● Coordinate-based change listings
_ _ _ _ _ _ _

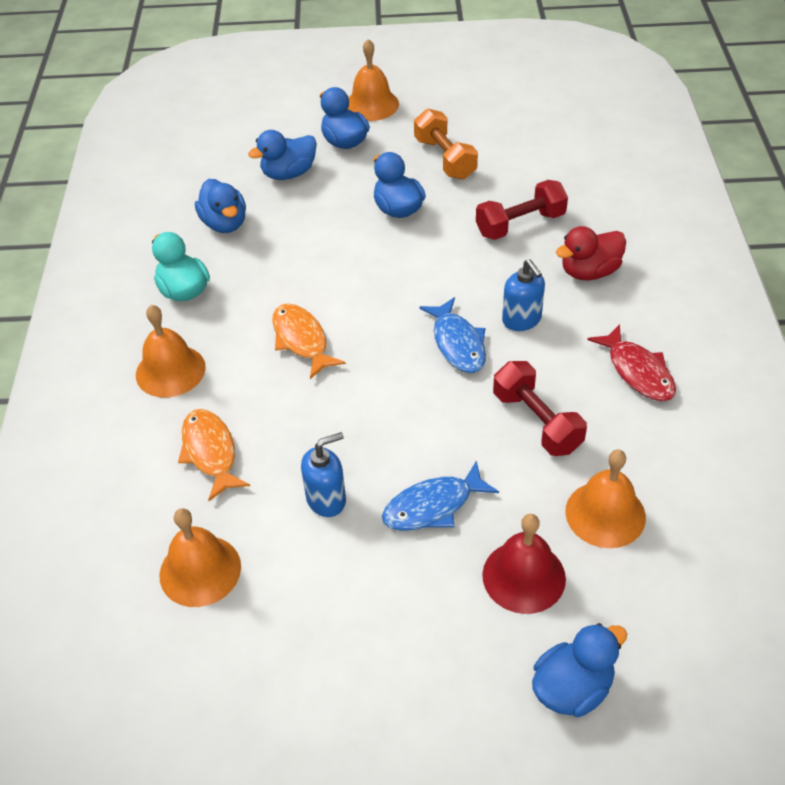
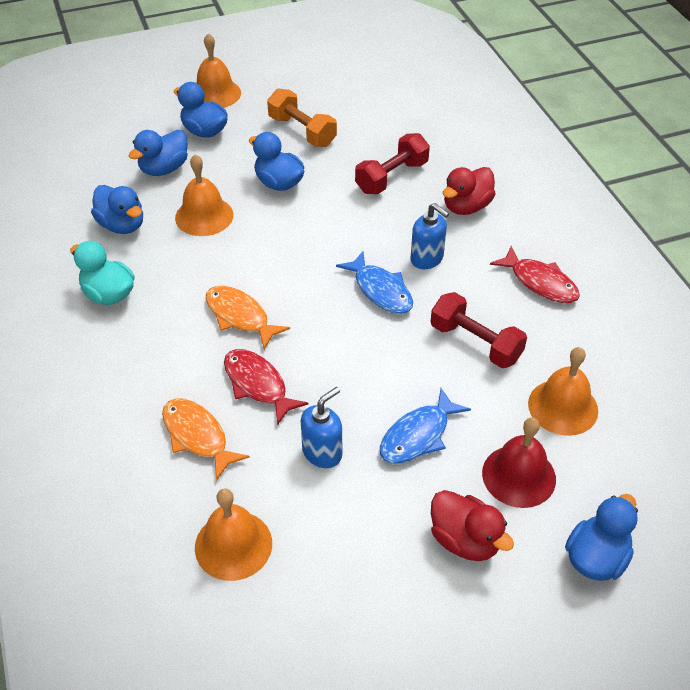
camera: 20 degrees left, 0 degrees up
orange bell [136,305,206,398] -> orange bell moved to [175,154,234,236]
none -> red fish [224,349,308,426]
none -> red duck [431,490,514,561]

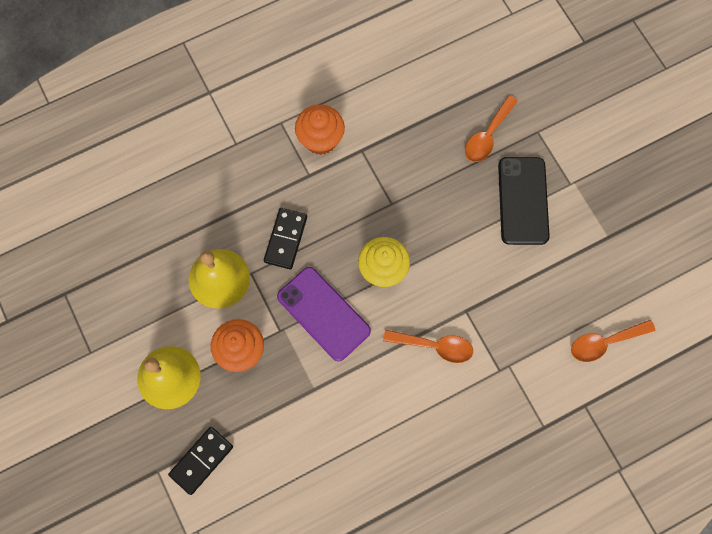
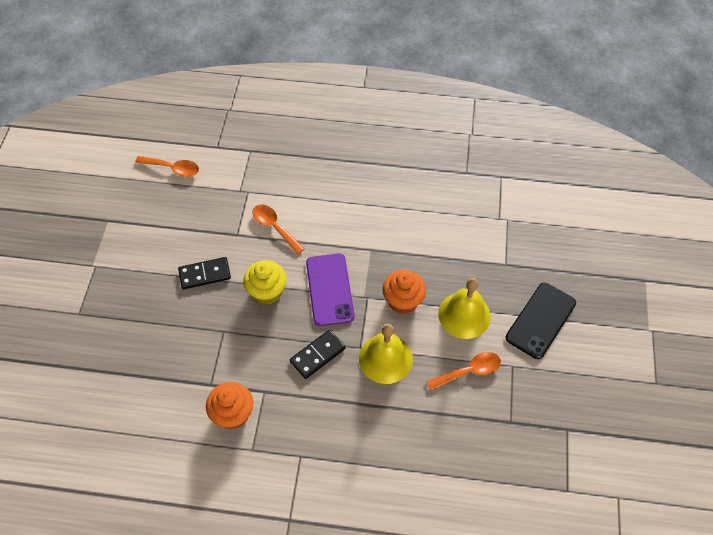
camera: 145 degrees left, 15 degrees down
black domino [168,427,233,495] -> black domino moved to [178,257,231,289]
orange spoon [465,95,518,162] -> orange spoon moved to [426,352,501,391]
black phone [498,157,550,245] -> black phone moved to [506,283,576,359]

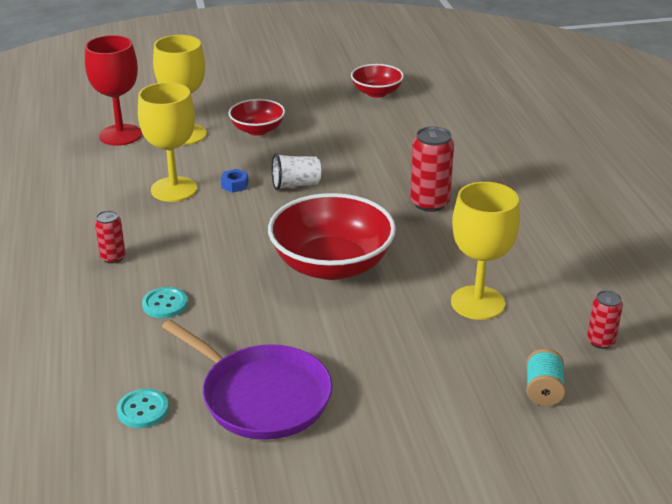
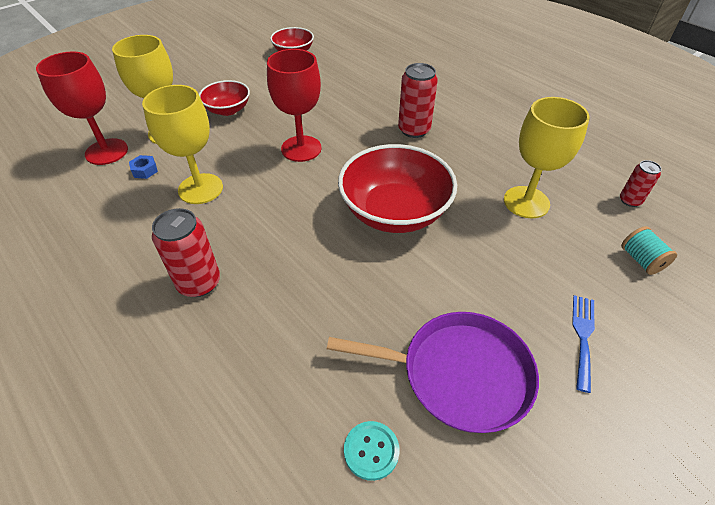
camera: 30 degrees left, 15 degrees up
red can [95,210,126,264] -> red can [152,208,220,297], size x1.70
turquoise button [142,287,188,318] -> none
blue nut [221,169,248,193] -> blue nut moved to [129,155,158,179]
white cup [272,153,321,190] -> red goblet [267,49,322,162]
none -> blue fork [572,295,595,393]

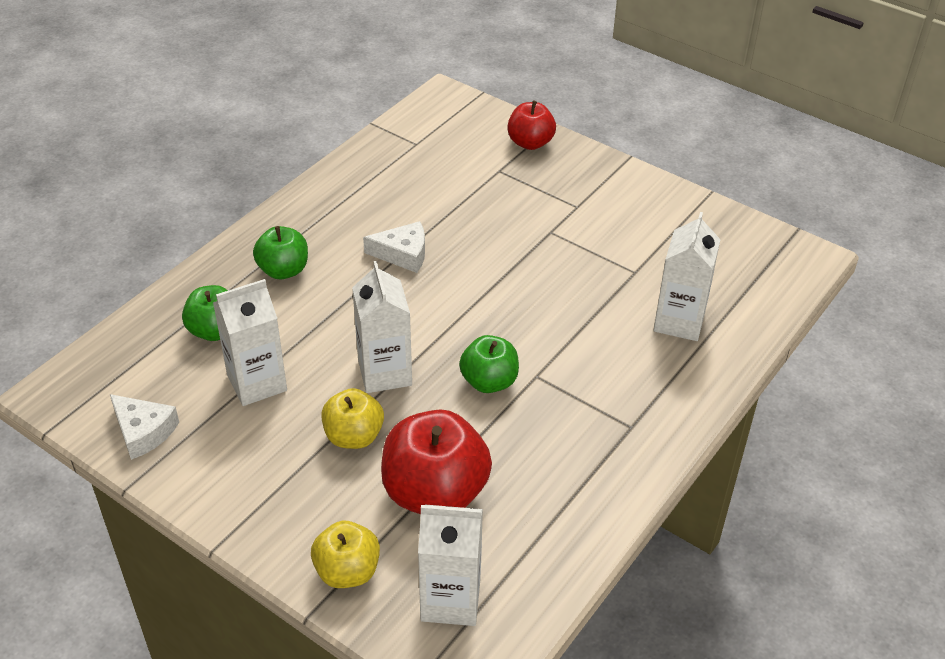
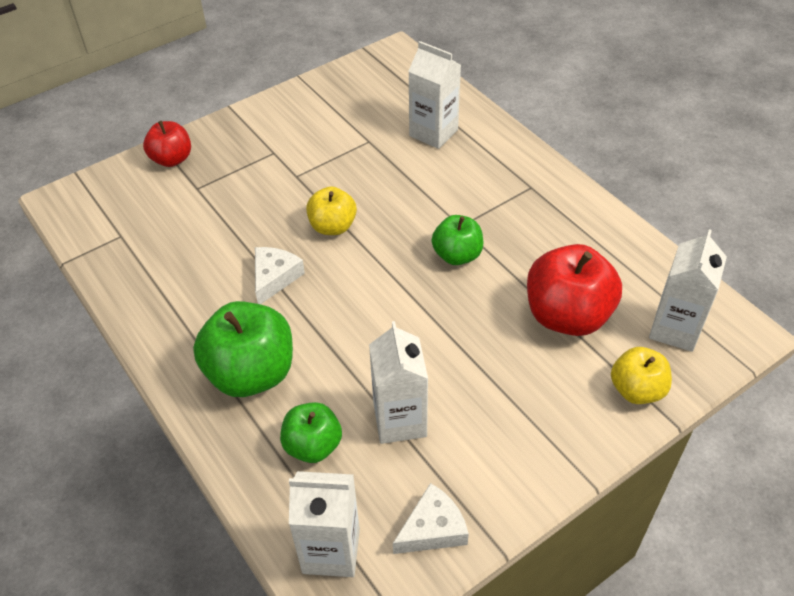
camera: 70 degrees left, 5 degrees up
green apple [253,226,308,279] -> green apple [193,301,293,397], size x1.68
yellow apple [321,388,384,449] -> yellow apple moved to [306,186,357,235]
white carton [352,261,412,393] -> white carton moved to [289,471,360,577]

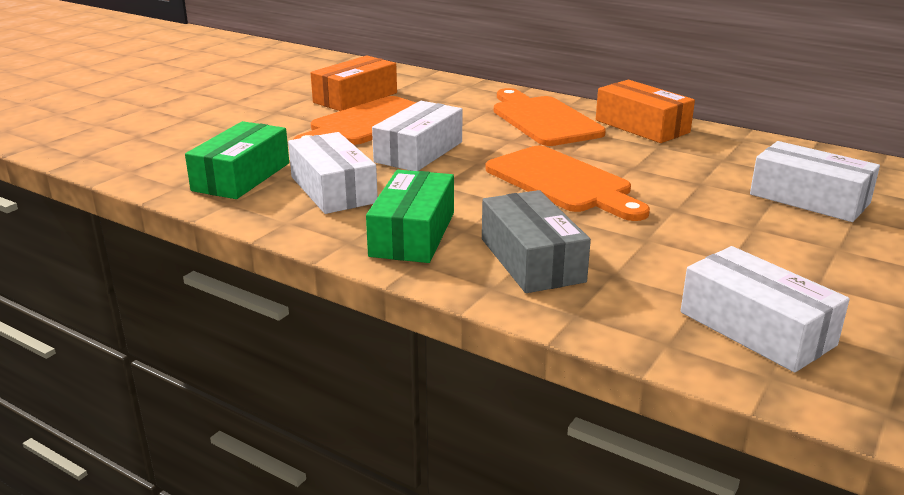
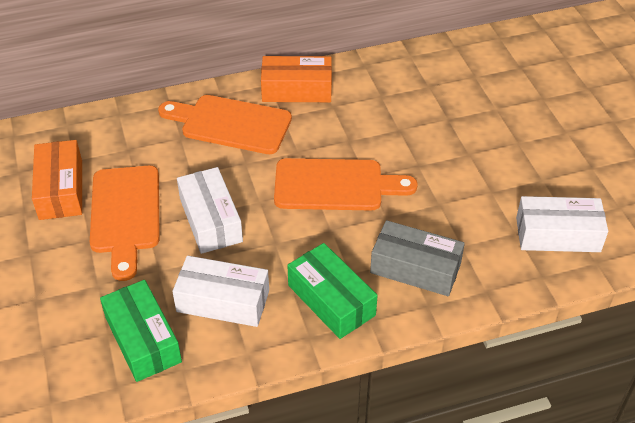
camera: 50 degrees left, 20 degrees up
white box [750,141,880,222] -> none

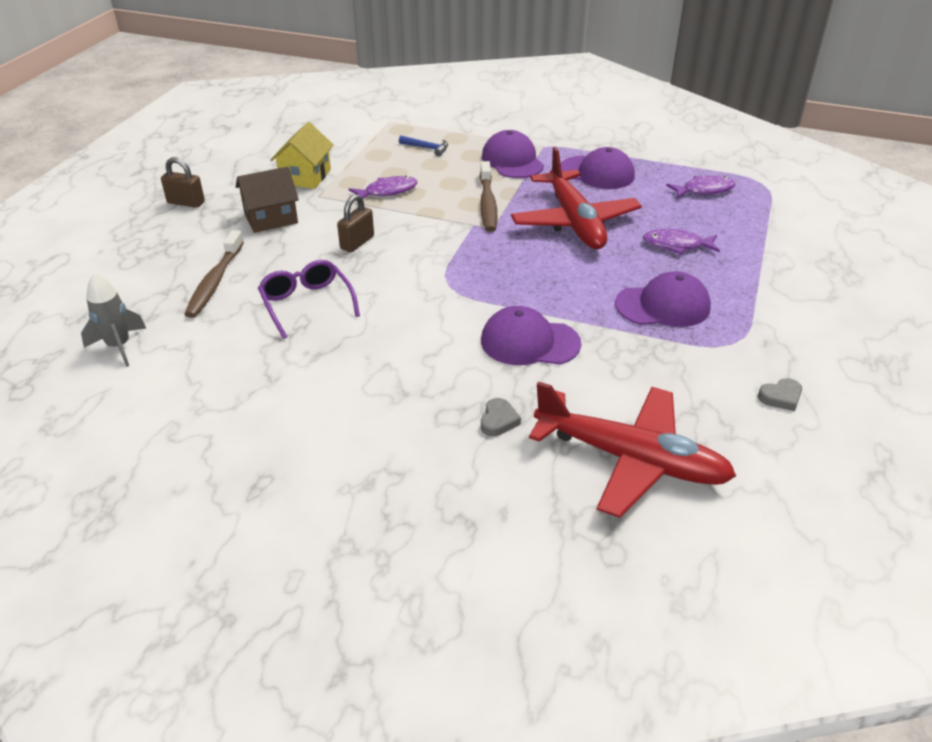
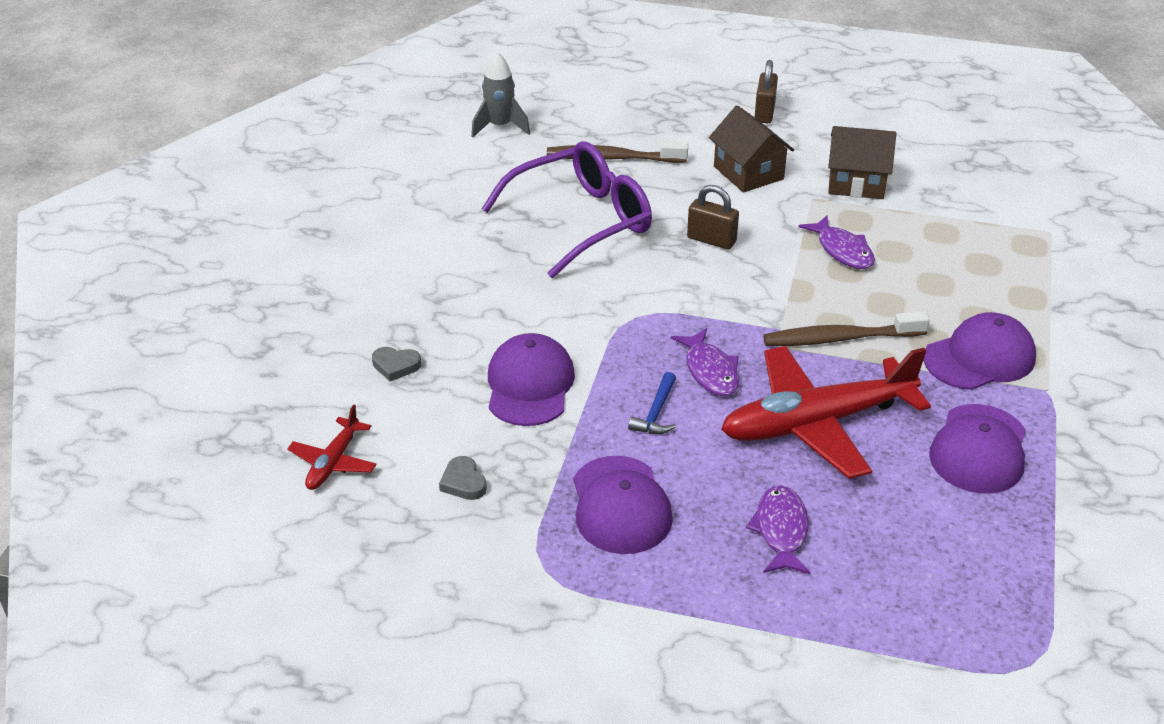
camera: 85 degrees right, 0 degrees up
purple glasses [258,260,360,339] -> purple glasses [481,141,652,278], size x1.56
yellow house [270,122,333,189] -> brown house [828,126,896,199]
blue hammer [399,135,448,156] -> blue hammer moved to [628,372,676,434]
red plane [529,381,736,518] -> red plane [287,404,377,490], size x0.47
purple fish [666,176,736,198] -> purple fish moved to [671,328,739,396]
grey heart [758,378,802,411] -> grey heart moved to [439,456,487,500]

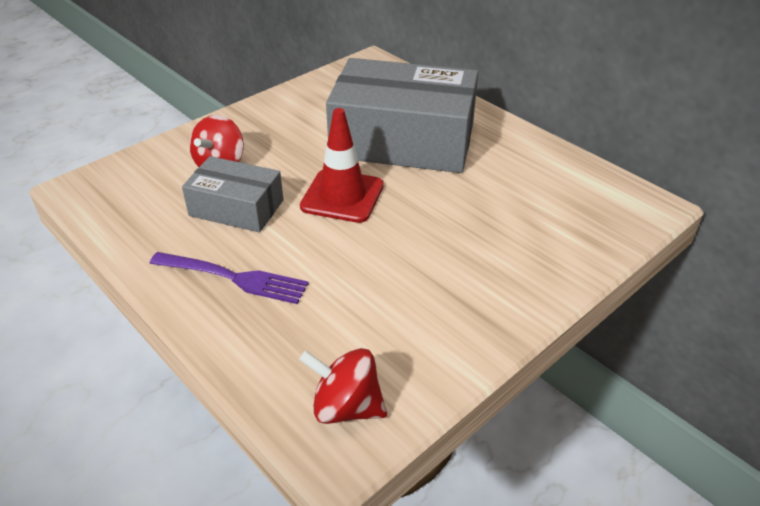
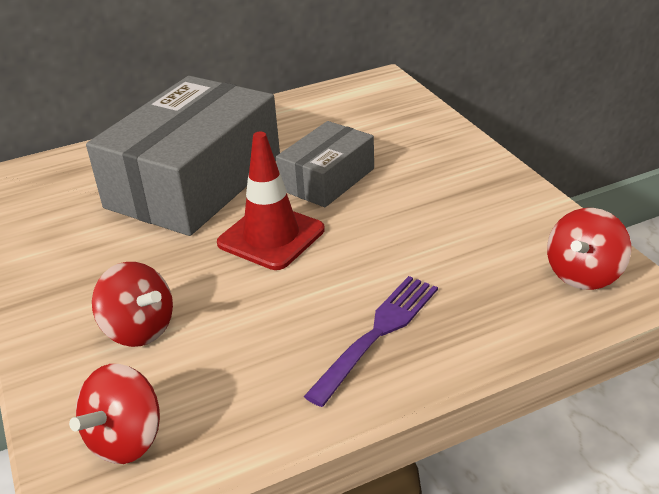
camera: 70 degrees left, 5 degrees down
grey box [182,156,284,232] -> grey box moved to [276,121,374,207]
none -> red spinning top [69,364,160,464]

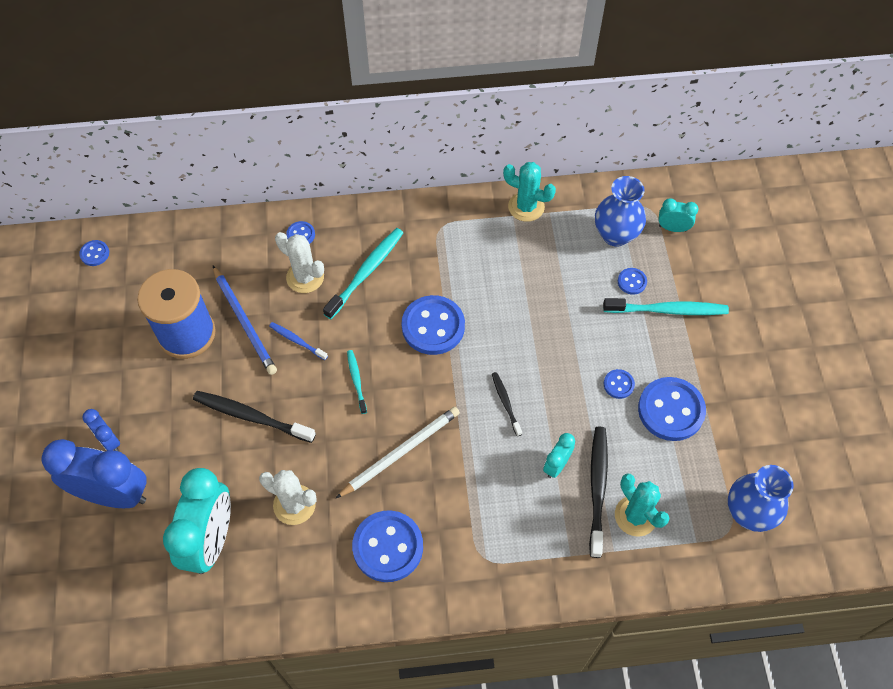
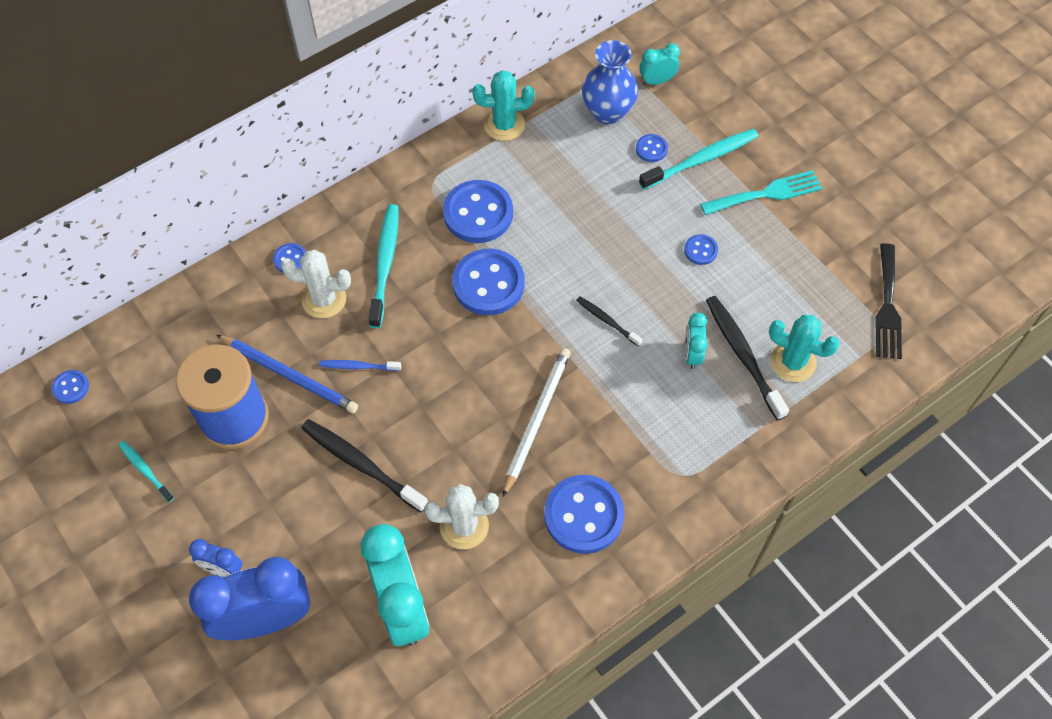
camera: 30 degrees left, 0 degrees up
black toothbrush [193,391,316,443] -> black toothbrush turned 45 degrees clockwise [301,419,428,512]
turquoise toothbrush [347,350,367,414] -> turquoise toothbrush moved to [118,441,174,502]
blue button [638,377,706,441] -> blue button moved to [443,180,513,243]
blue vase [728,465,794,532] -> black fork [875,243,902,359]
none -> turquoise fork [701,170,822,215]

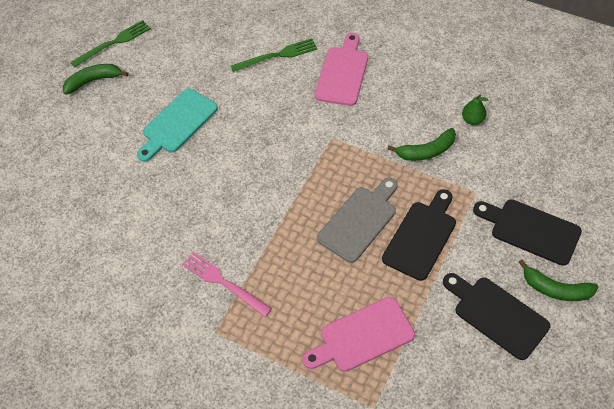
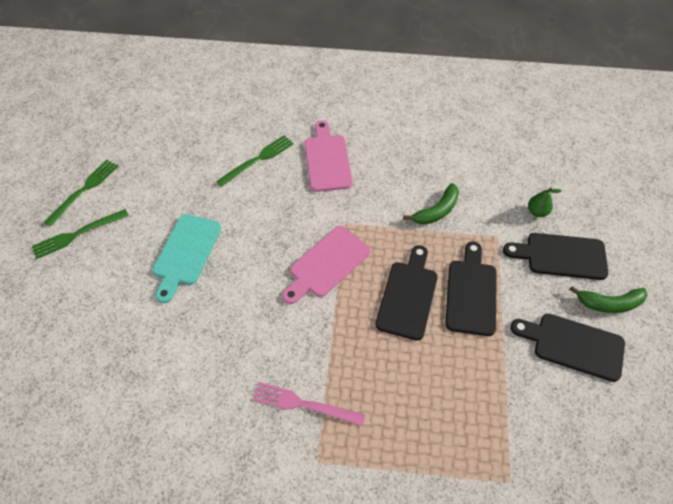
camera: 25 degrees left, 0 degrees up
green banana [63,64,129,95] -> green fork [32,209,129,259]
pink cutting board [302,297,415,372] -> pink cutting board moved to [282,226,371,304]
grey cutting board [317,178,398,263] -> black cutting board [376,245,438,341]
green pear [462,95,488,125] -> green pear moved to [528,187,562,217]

_ _ _ _ _ _ _

● Instructions for the task
Starting at the line containing "orange spoon [465,95,518,162]" and stopping at the line containing "red plane [529,381,736,518]", output every line above exactly, both ends included, with pictures omitted.

● Written answer
orange spoon [465,95,518,162] -> orange spoon moved to [426,352,501,391]
black phone [498,157,550,245] -> black phone moved to [506,283,576,359]

camera: 30 degrees left, 15 degrees up
red can [95,210,126,264] -> red can [152,208,220,297], size x1.70
turquoise button [142,287,188,318] -> none
blue nut [221,169,248,193] -> blue nut moved to [129,155,158,179]
white cup [272,153,321,190] -> red goblet [267,49,322,162]
none -> blue fork [572,295,595,393]

camera: 70 degrees left, 5 degrees up
green apple [253,226,308,279] -> green apple [193,301,293,397], size x1.68
yellow apple [321,388,384,449] -> yellow apple moved to [306,186,357,235]
white carton [352,261,412,393] -> white carton moved to [289,471,360,577]

camera: 50 degrees left, 20 degrees up
white box [750,141,880,222] -> none

camera: 85 degrees right, 0 degrees up
purple glasses [258,260,360,339] -> purple glasses [481,141,652,278], size x1.56
yellow house [270,122,333,189] -> brown house [828,126,896,199]
blue hammer [399,135,448,156] -> blue hammer moved to [628,372,676,434]
red plane [529,381,736,518] -> red plane [287,404,377,490], size x0.47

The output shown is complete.